» **Exercise**:
Instruction for the data below: set down exactly the lines from the line with "blue teddy bear: [130,324,195,380]" to the line with "brown boat: [463,317,499,377]", inclusive, and no others.

» **Records for this task**:
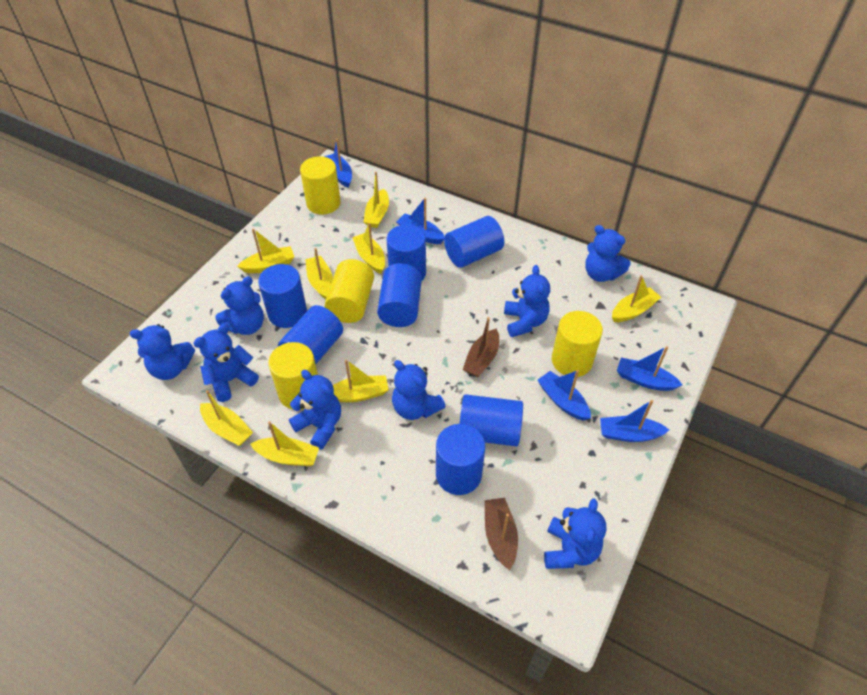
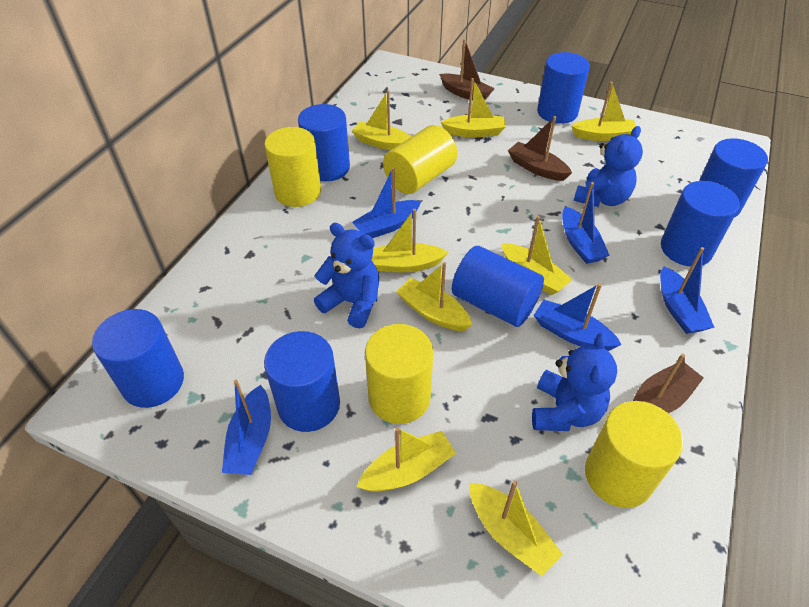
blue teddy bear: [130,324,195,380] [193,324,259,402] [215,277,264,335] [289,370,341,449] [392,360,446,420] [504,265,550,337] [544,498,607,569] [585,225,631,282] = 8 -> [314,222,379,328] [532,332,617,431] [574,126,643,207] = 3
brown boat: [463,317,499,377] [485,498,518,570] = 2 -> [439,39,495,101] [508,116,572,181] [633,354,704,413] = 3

* * *

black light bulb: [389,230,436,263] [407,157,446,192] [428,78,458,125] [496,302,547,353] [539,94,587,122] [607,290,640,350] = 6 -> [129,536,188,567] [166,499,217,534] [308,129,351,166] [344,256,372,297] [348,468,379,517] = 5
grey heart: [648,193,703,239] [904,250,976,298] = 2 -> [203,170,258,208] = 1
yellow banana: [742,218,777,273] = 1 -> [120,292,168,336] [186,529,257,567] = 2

--

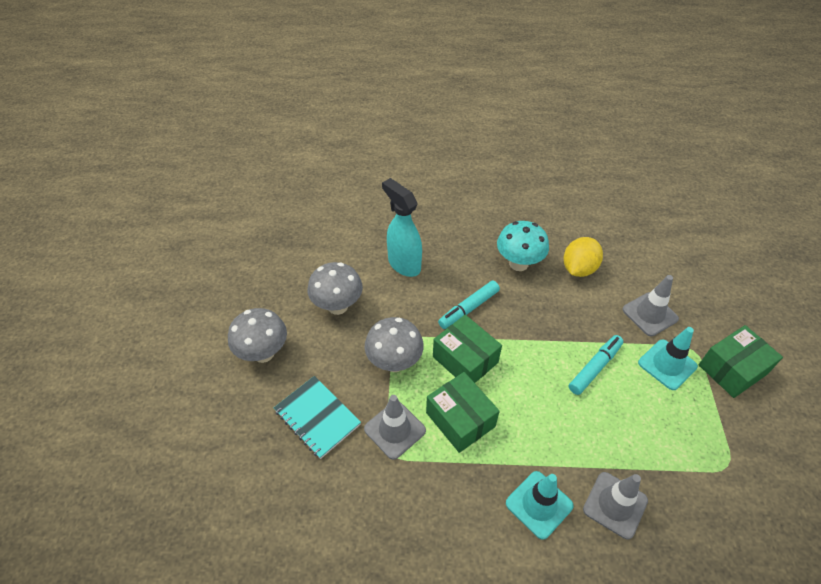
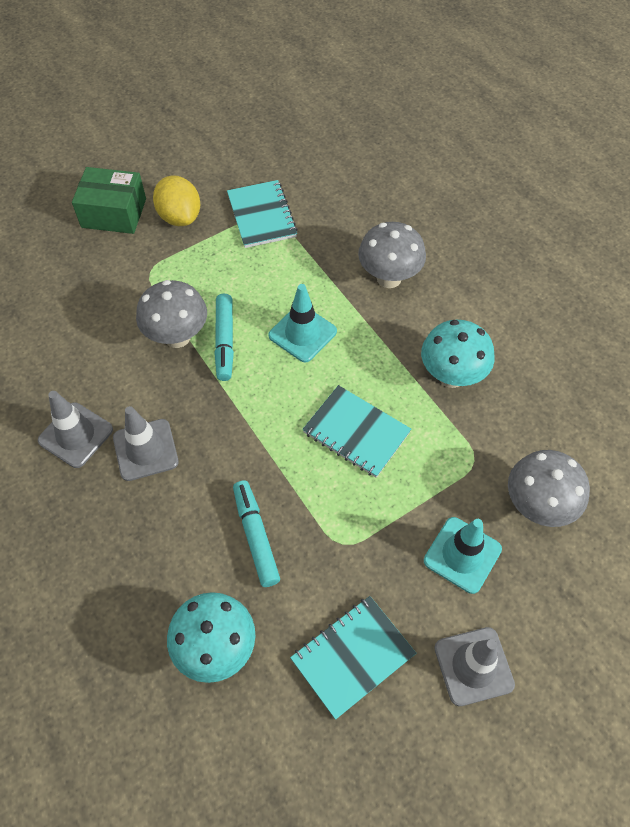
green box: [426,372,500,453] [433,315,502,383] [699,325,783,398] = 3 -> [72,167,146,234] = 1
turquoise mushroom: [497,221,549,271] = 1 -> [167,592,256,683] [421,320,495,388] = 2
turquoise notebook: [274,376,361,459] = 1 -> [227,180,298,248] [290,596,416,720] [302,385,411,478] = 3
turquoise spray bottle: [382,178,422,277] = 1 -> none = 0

» **Reply to the exercise**:
blue teddy bear: [130,324,195,380] [193,324,259,402] [215,277,264,335] [289,370,341,449] [392,360,446,420] [504,265,550,337] [544,498,607,569] [585,225,631,282] = 8 -> [314,222,379,328] [532,332,617,431] [574,126,643,207] = 3
brown boat: [463,317,499,377] [485,498,518,570] = 2 -> [439,39,495,101] [508,116,572,181] [633,354,704,413] = 3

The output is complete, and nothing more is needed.